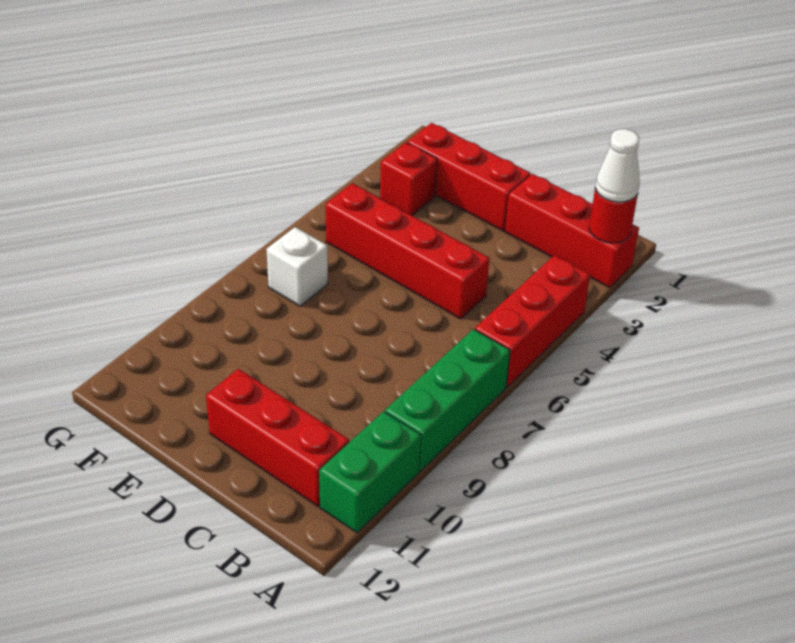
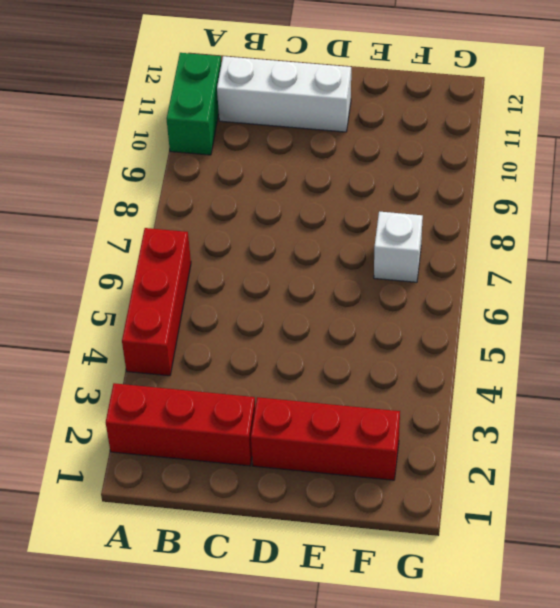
white brick B11:D11 level 1 -> red brick B11:D11 level 1
none -> green brick A7:A9 level 1
none -> red brick C5:F5 level 1

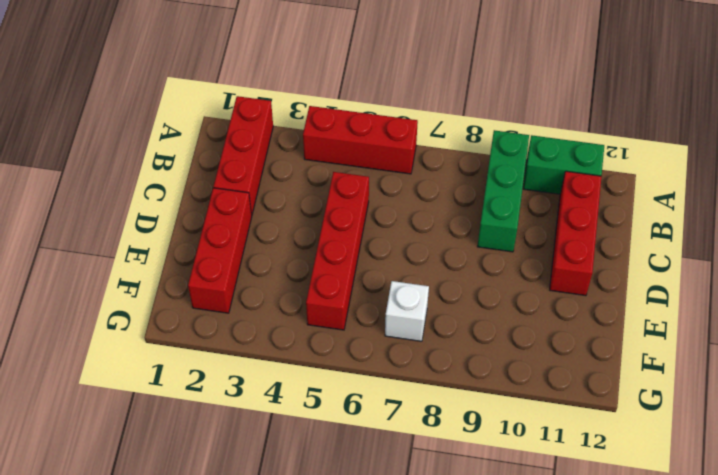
green brick A9:C9 level 1 -> green brick A7:A9 level 1
none -> red brick F3 level 1
none -> red round brick A2 level 2

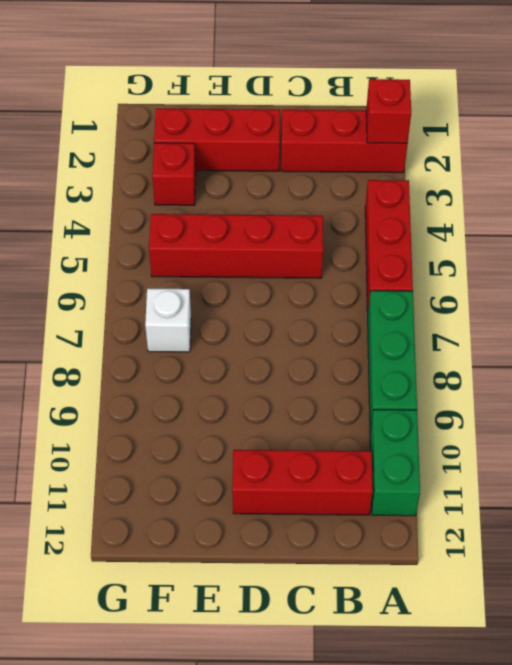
red brick A2 level 2 -> red round brick A2 level 2
none -> white cone A2 level 3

- About this task:
Where a line of the data includes the string "green", list that line.

- Your solution:
none -> green brick A7:A9 level 1
green brick A9:C9 level 1 -> green brick A7:A9 level 1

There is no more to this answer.